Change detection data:
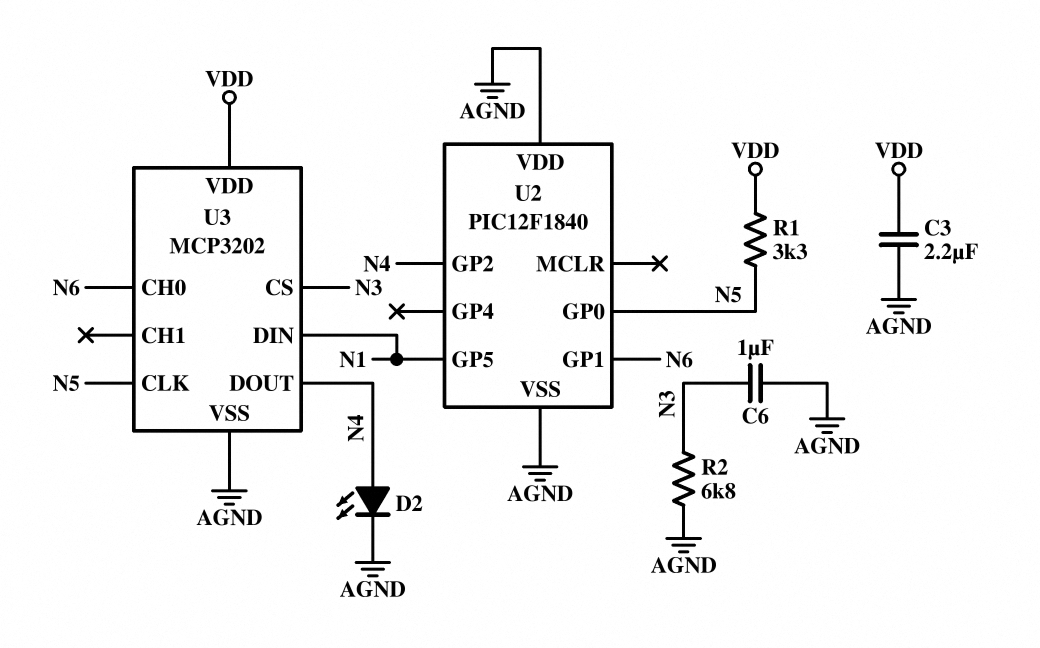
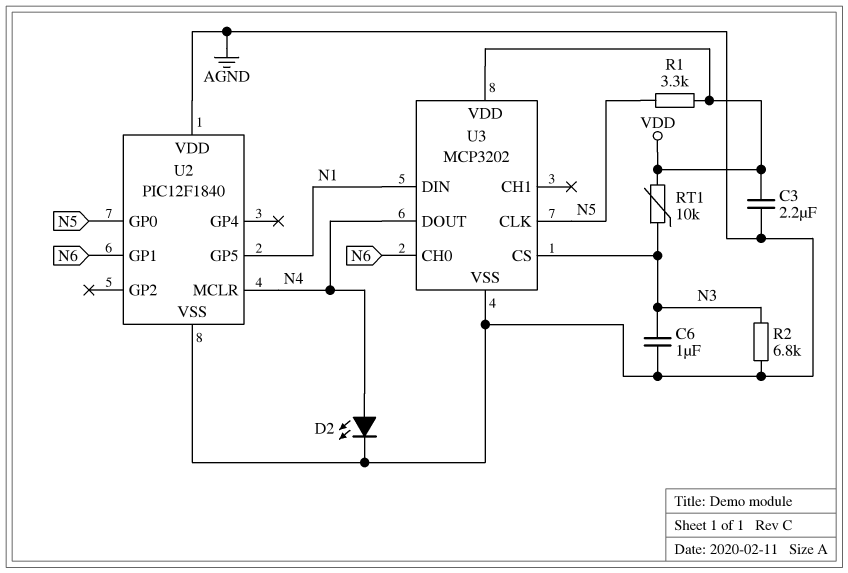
RT1: none -> 10k (N3, VDD)
U2 pin GP2: N4 -> none
U2 pin MCLR: none -> N4

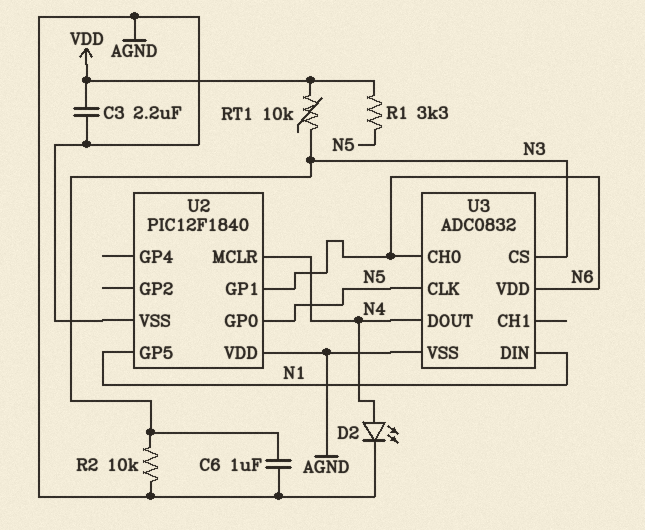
R2: 6.8k (AGND, N3) -> 10k (AGND, N3)
U3: MCP3202 -> ADC0832
U3 pin VDD: VDD -> N6

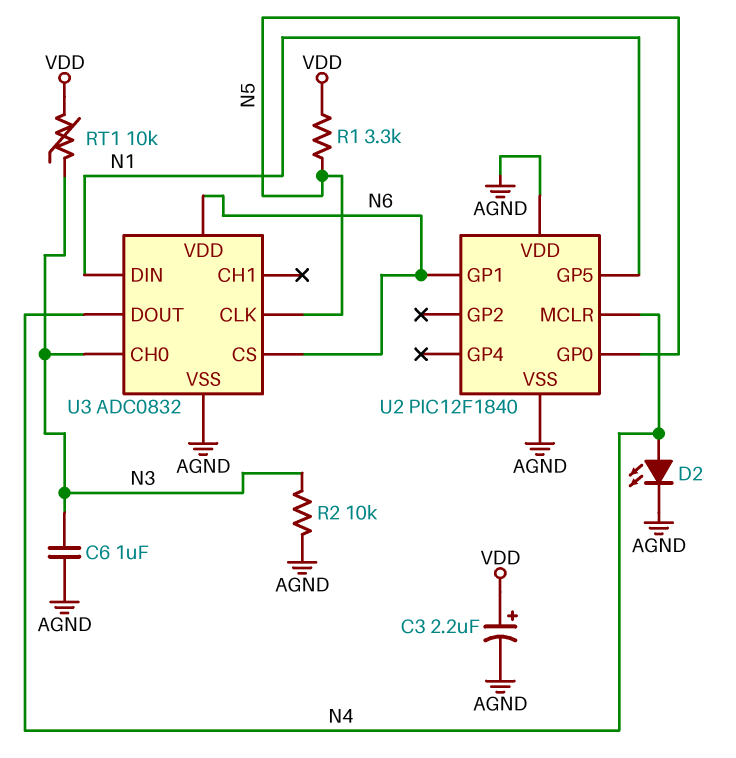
C3: 2.2uF (AGND, VDD) -> 2.2uF (plus VDD, minus AGND)
U3 pin CH0: N6 -> N3
U3 pin CS: N3 -> N6

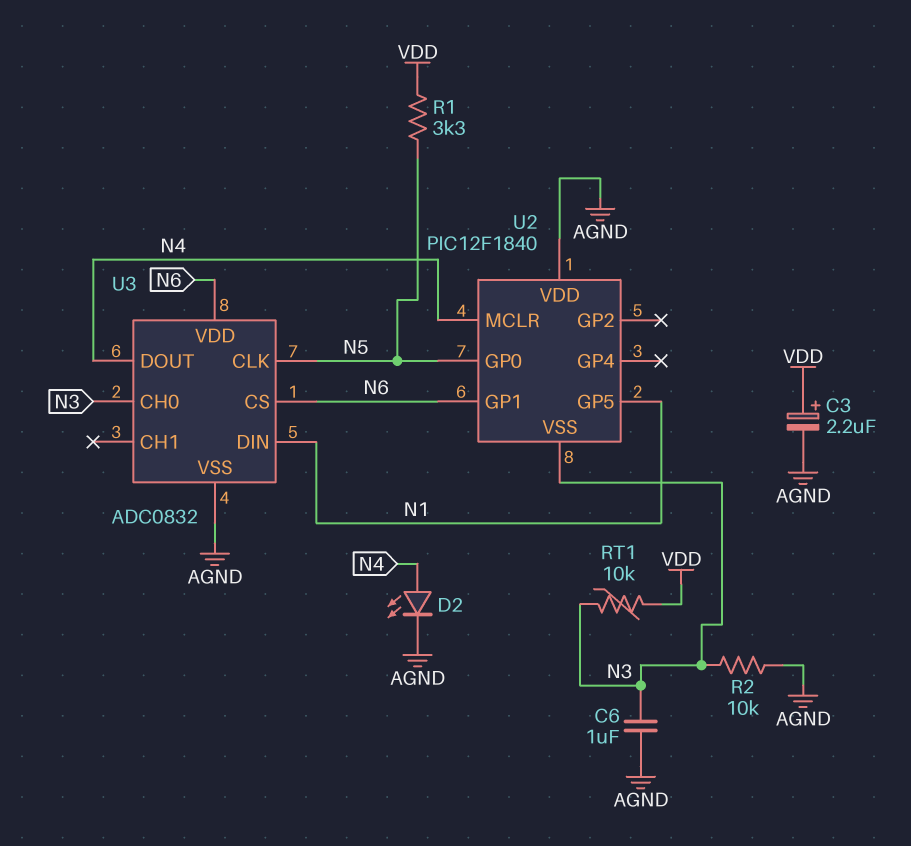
U2 pin VSS: AGND -> N3

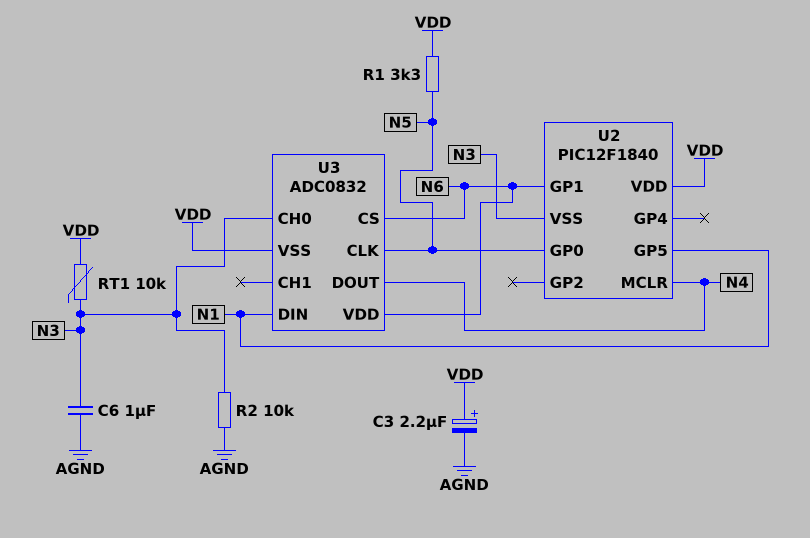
D2: LED (A N4, K AGND) -> none
U2 pin VDD: AGND -> VDD
U3 pin VSS: AGND -> VDD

-- PROBLEM STATEMENT --
Copy each line above that contains the string "AGND".

-- TASK OUTPUT --
R2: 6.8k (AGND, N3) -> 10k (AGND, N3)
C3: 2.2uF (AGND, VDD) -> 2.2uF (plus VDD, minus AGND)
U2 pin VSS: AGND -> N3
D2: LED (A N4, K AGND) -> none
U2 pin VDD: AGND -> VDD
U3 pin VSS: AGND -> VDD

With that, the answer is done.